- _What you need to do_:
Give back the listing in full and exactly, leaving out the images.

- _Information provided_:
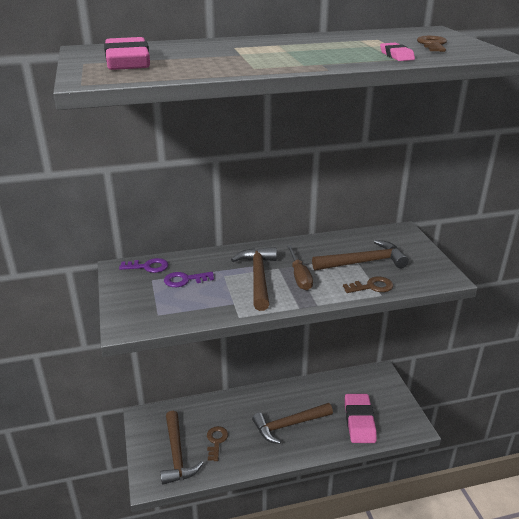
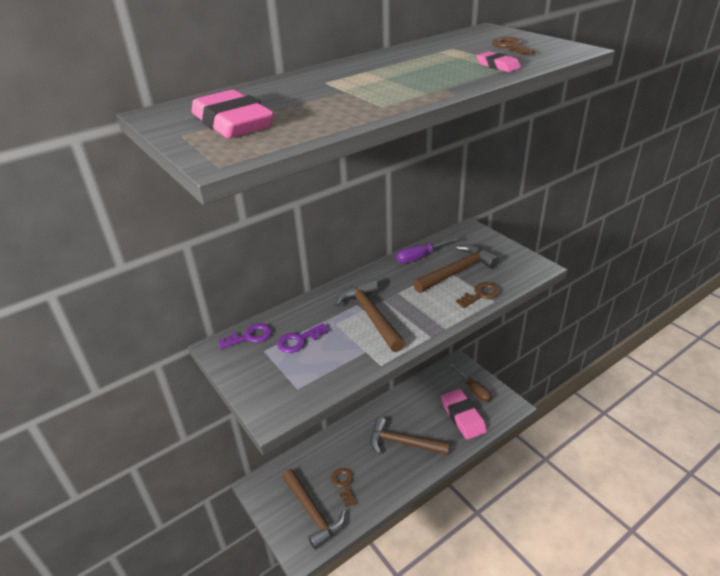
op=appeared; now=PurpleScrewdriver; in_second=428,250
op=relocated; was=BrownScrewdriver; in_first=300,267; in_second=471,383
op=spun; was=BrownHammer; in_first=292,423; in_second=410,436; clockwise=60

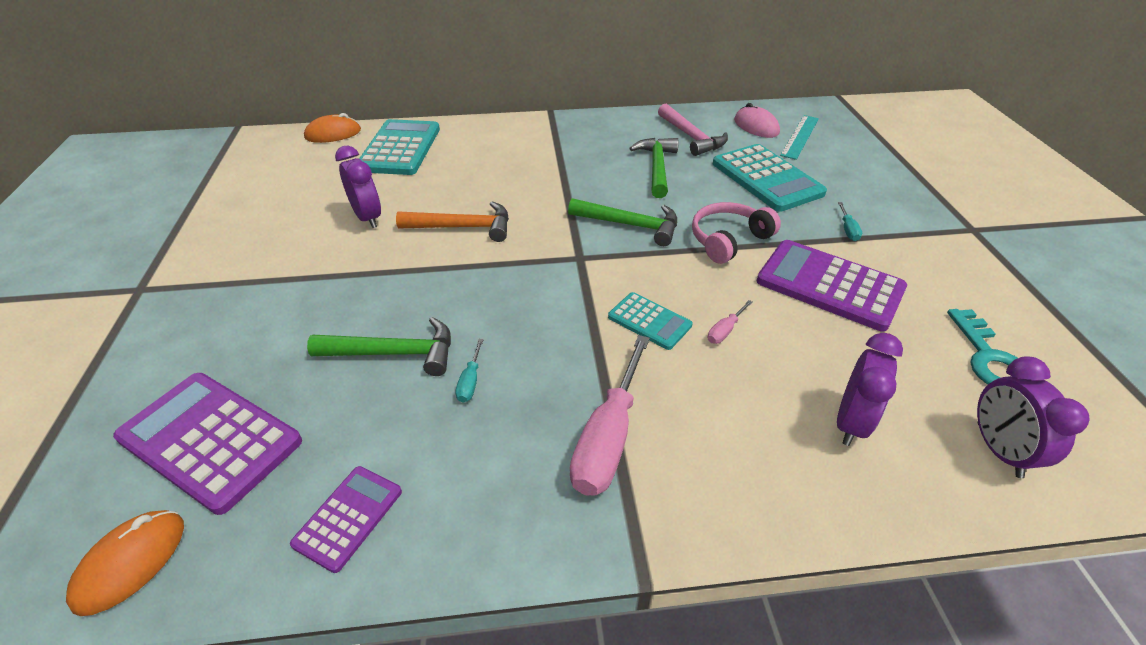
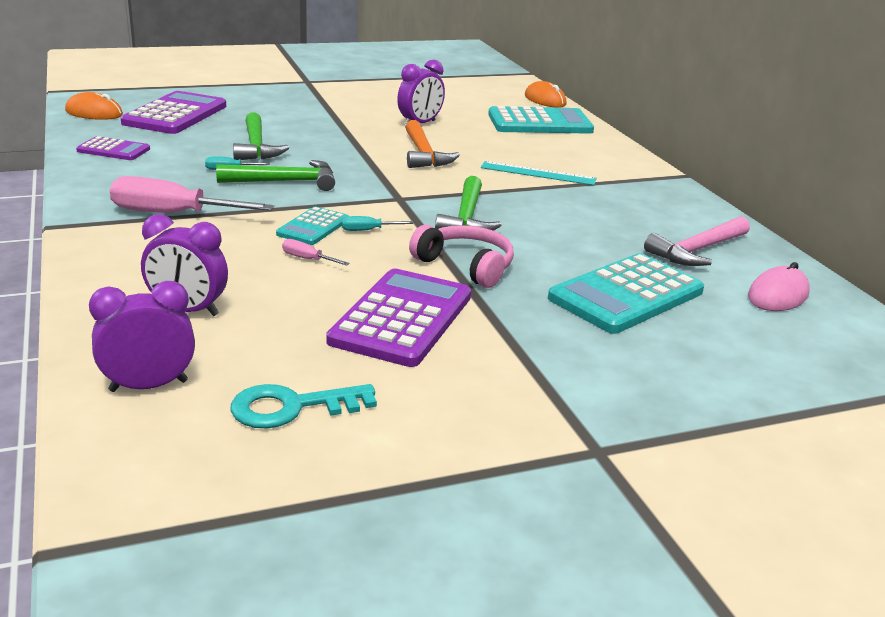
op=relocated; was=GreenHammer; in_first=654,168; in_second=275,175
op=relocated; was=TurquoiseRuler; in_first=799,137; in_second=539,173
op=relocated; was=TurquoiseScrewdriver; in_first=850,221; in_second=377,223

- _Your response_:
op=appeared; now=PurpleScrewdriver; in_second=428,250
op=relocated; was=BrownScrewdriver; in_first=300,267; in_second=471,383
op=spun; was=BrownHammer; in_first=292,423; in_second=410,436; clockwise=60

op=relocated; was=GreenHammer; in_first=654,168; in_second=275,175
op=relocated; was=TurquoiseRuler; in_first=799,137; in_second=539,173
op=relocated; was=TurquoiseScrewdriver; in_first=850,221; in_second=377,223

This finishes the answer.